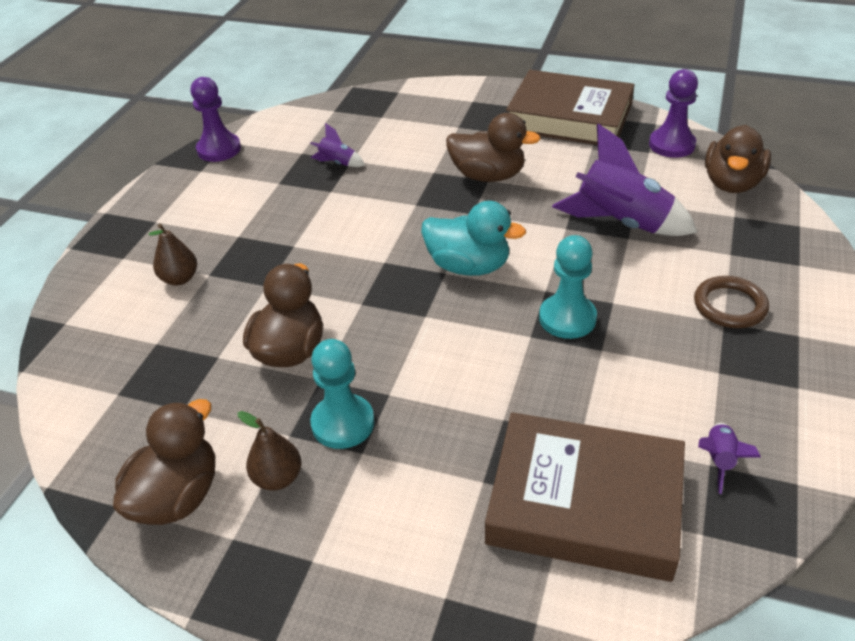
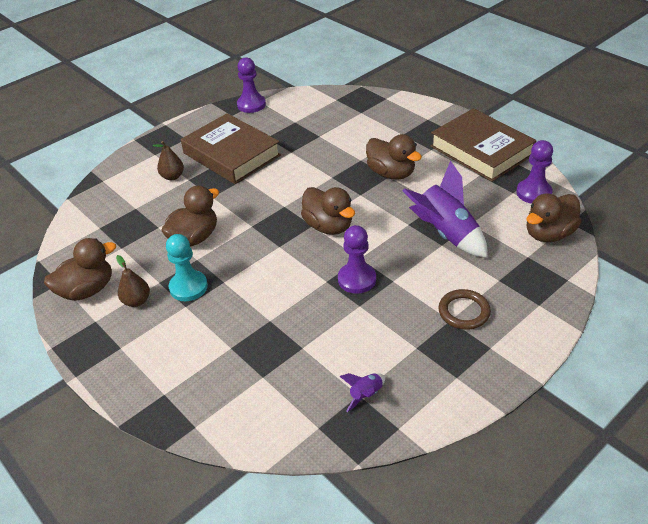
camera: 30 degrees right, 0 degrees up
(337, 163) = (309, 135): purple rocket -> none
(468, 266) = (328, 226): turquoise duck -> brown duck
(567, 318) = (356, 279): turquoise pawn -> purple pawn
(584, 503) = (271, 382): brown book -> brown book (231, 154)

════════

= What the exercise asks =
Lines holding the word "brown" in the entries above are the ones to pull out. Copy them all.

= Answer space =
(468, 266) = (328, 226): turquoise duck -> brown duck
(584, 503) = (271, 382): brown book -> brown book (231, 154)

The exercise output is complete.